Aim of the task: Write out the opening lines of the data word for word, up to and including the line with "(584, 123) = (842, 324): brown", and leave every picture and every later line out.

Data in this exercise:
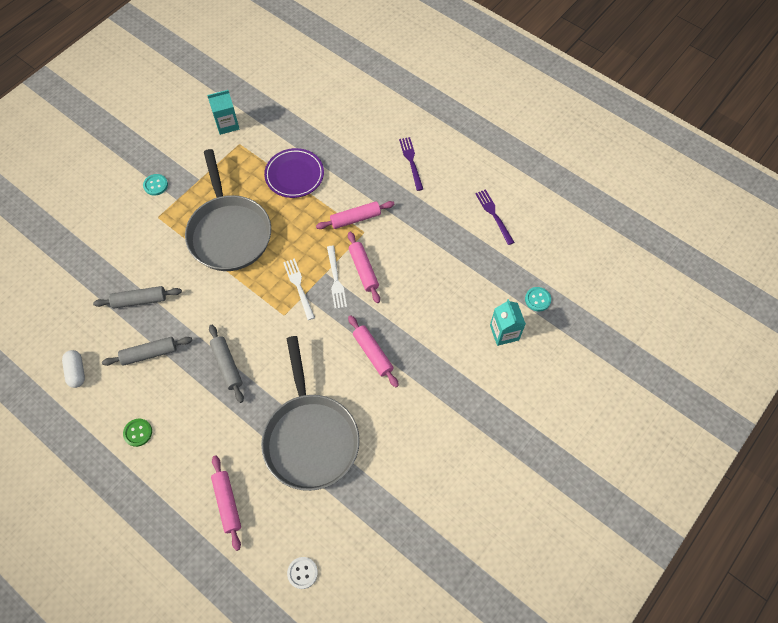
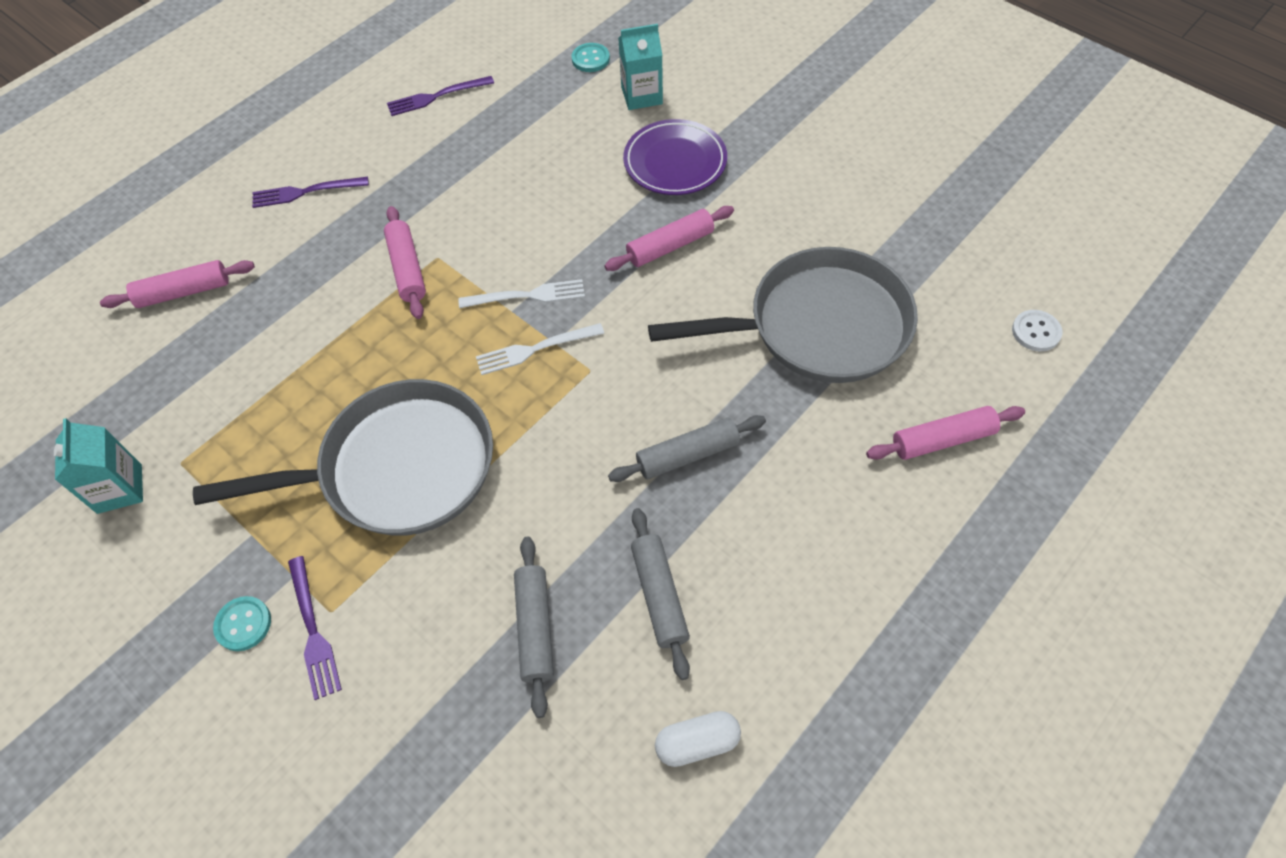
camera: 85 degrees left, 5 degrees down
(138, 433) = (826, 600): green button -> none
(149, 212) = (313, 632): none -> purple fork
(294, 175) = (288, 362): purple plate -> purple plate (675, 162)
(363, 270) = (513, 257): pink rolling pin -> pink rolling pin (183, 292)

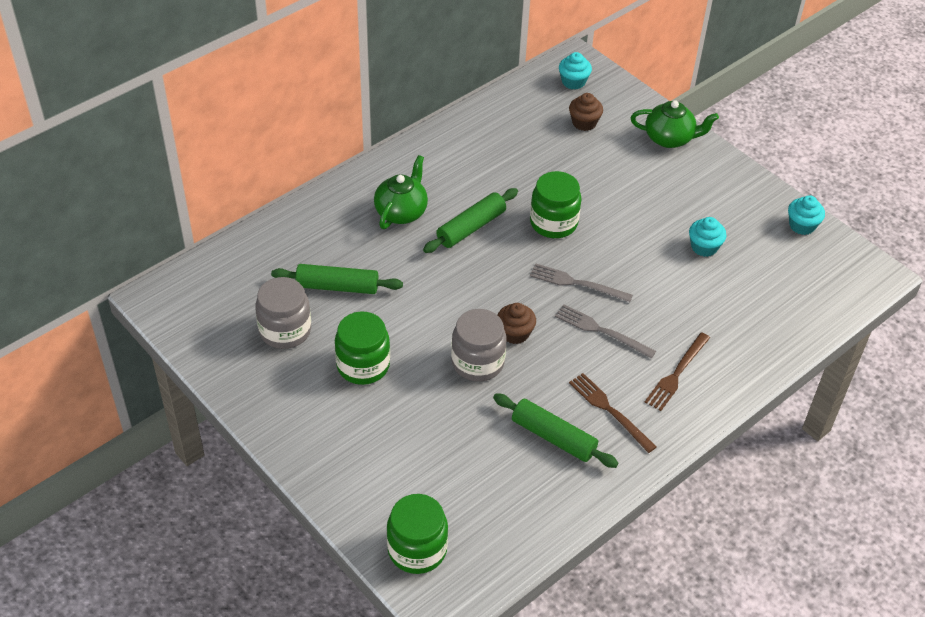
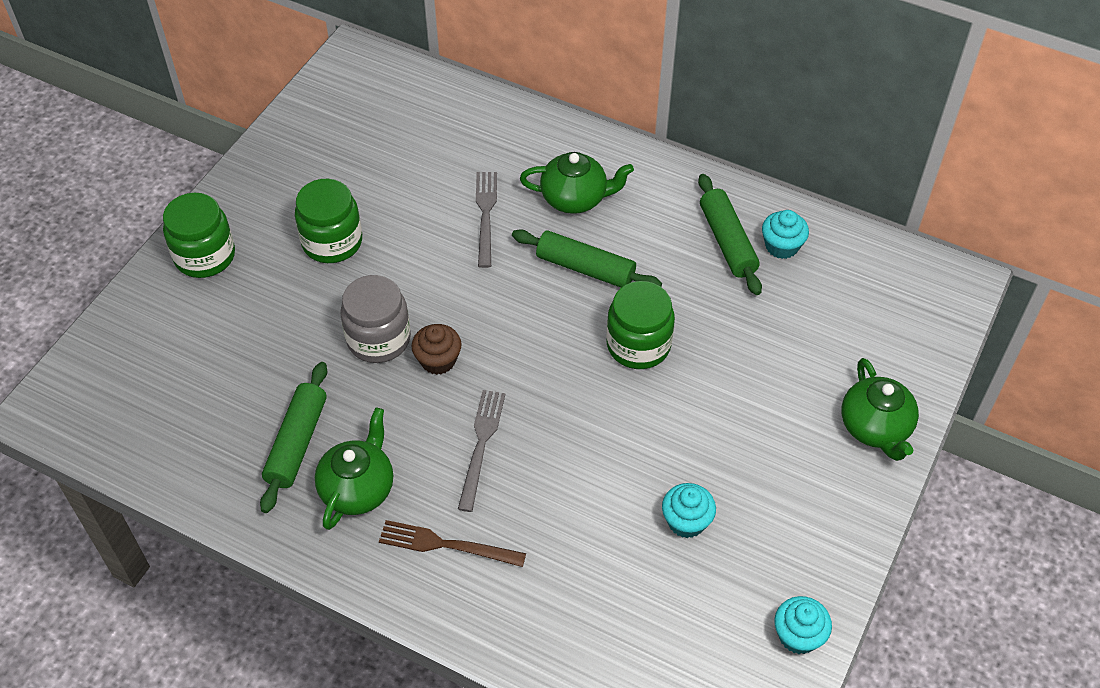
camera: 70 degrees right, 5 degrees up
(285, 330) = (352, 164): grey jar -> none
(337, 287) = (433, 183): green rolling pin -> green rolling pin (727, 241)
(417, 549) = (106, 366): green jar -> green jar (205, 256)
(573, 82) = (914, 291): turquoise cupcake -> turquoise cupcake (781, 246)
(577, 283) = (548, 398): grey fork -> grey fork (486, 215)
(584, 123) = (842, 324): brown cupcake -> none
(610, 411) = (358, 488): brown fork -> green teapot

Solution for this problem:
camera: 85 degrees left, 5 degrees down
(138, 433) = (826, 600): green button -> none
(149, 212) = (313, 632): none -> purple fork
(294, 175) = (288, 362): purple plate -> purple plate (675, 162)
(363, 270) = (513, 257): pink rolling pin -> pink rolling pin (183, 292)

camera: 70 degrees right, 5 degrees up
(285, 330) = (352, 164): grey jar -> none
(337, 287) = (433, 183): green rolling pin -> green rolling pin (727, 241)
(417, 549) = (106, 366): green jar -> green jar (205, 256)
(573, 82) = (914, 291): turquoise cupcake -> turquoise cupcake (781, 246)
(577, 283) = (548, 398): grey fork -> grey fork (486, 215)
(584, 123) = (842, 324): brown cupcake -> none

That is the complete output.